> Supplied material
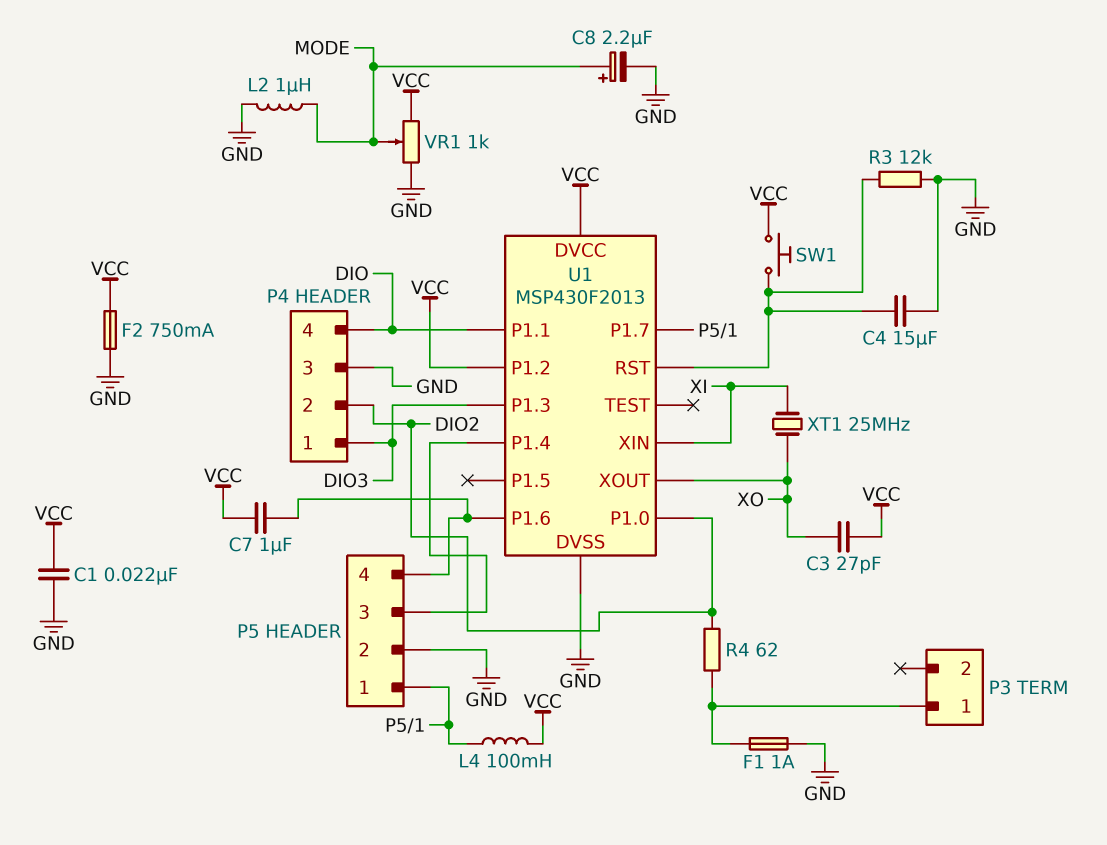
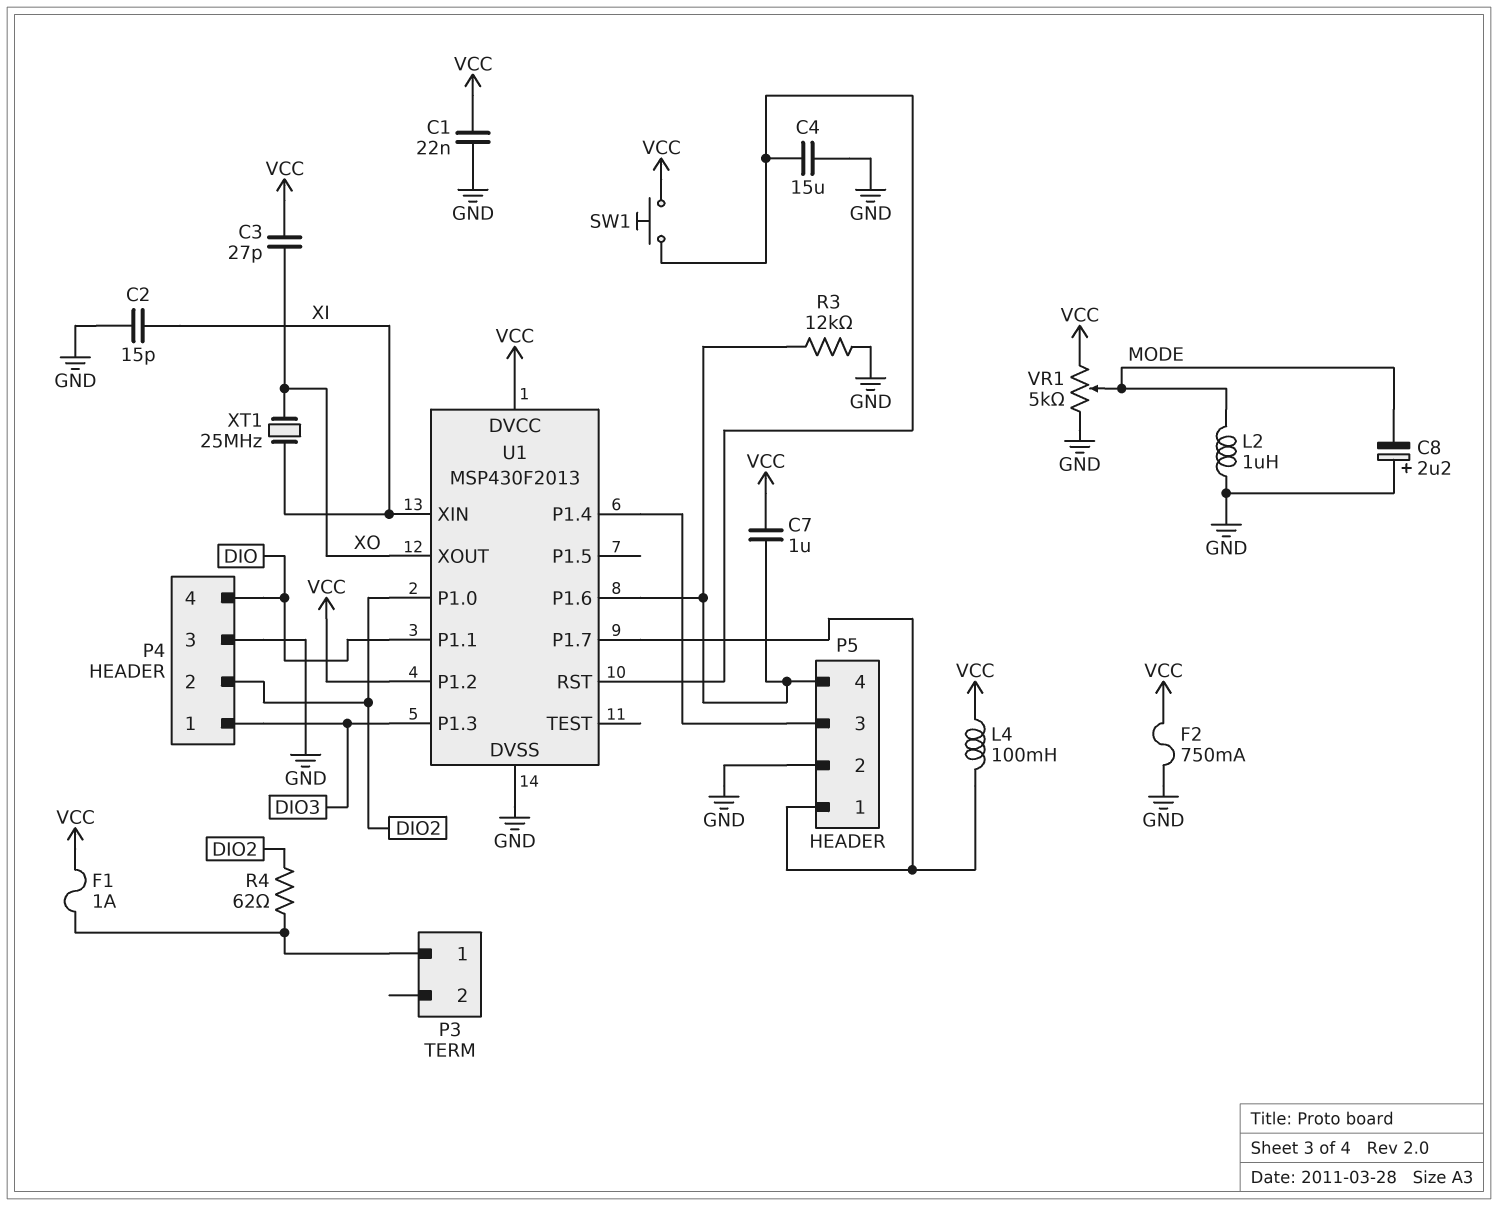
C2: none -> 15pF (GND, XI)
C8: 2.2uF (plus MODE, minus GND) -> 2.2uF (plus GND, minus MODE)
F1: 1A (GND, P3/1) -> 1A (P3/1, VCC)
R3: 12k (GND, U1/RST) -> 12k (GND, P5/4)
VR1: 1k (GND, VCC, wiper MODE) -> 5k (GND, VCC, wiper MODE)

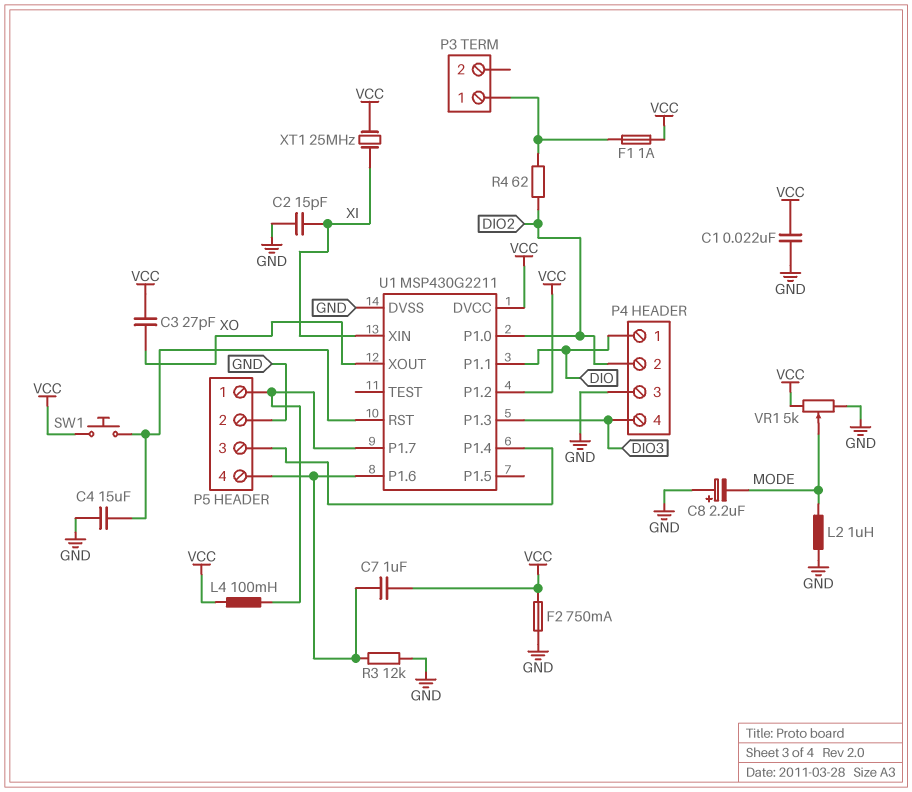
P4 pin 1: DIO3 -> DIO
P4 pin 4: DIO -> DIO3
U1: MSP430F2013 -> MSP430G2211
XT1: 25MHz (XI, XO) -> 25MHz (VCC, XI)

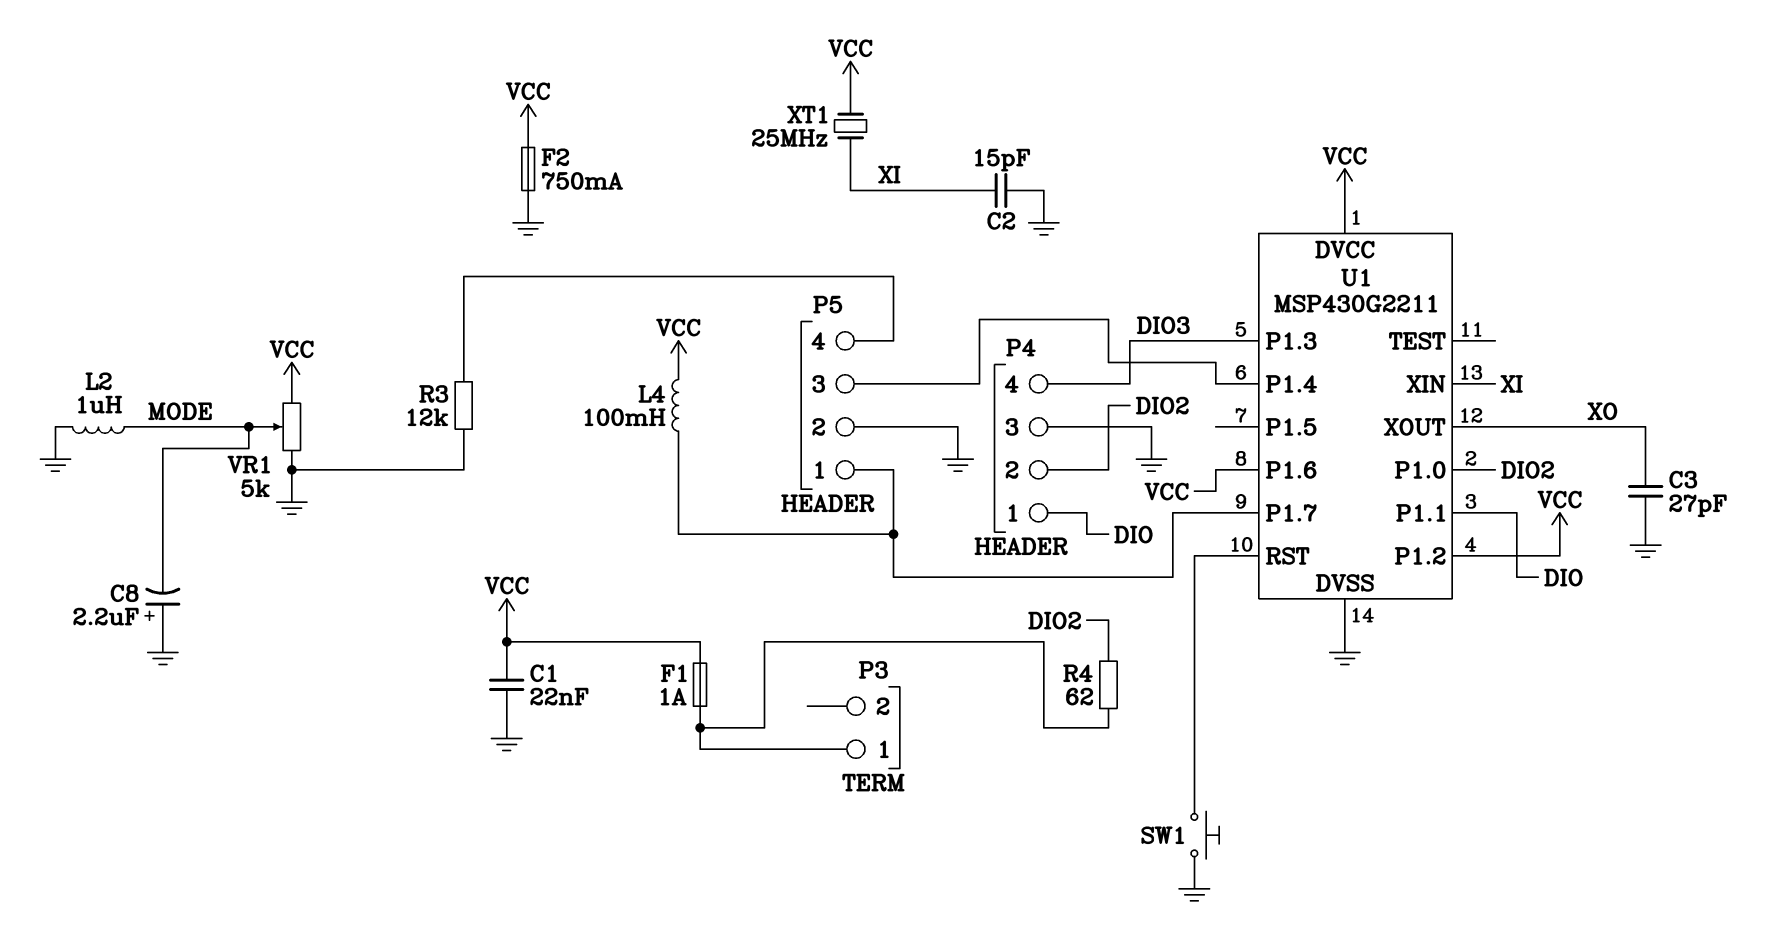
C3: 27pF (VCC, XO) -> 27pF (GND, XO)
C4: 15uF (GND, U1/RST) -> none
C7: 1uF (P5/4, VCC) -> none
SW1: button (U1/RST, VCC) -> button (GND, U1/RST)
U1 pin P1.6: P5/4 -> VCC

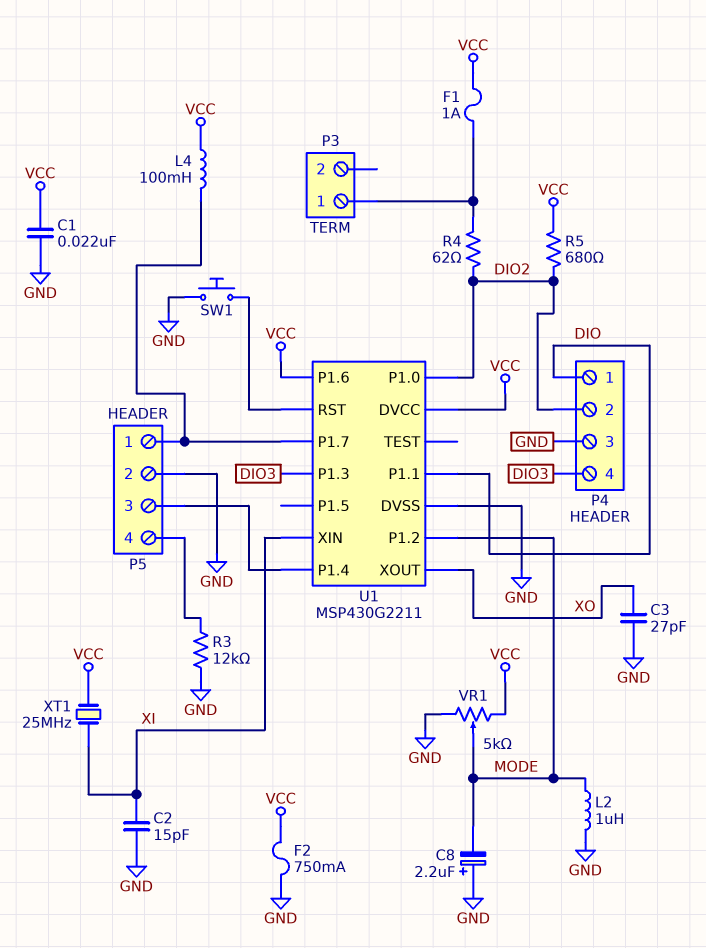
R5: none -> 680 (DIO2, VCC)
U1 pin P1.2: VCC -> MODE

> Exercise directions
Please print out the entries above exactly. The pictures stay out.

> Exercise output
C2: none -> 15pF (GND, XI)
C8: 2.2uF (plus MODE, minus GND) -> 2.2uF (plus GND, minus MODE)
F1: 1A (GND, P3/1) -> 1A (P3/1, VCC)
R3: 12k (GND, U1/RST) -> 12k (GND, P5/4)
VR1: 1k (GND, VCC, wiper MODE) -> 5k (GND, VCC, wiper MODE)

P4 pin 1: DIO3 -> DIO
P4 pin 4: DIO -> DIO3
U1: MSP430F2013 -> MSP430G2211
XT1: 25MHz (XI, XO) -> 25MHz (VCC, XI)

C3: 27pF (VCC, XO) -> 27pF (GND, XO)
C4: 15uF (GND, U1/RST) -> none
C7: 1uF (P5/4, VCC) -> none
SW1: button (U1/RST, VCC) -> button (GND, U1/RST)
U1 pin P1.6: P5/4 -> VCC

R5: none -> 680 (DIO2, VCC)
U1 pin P1.2: VCC -> MODE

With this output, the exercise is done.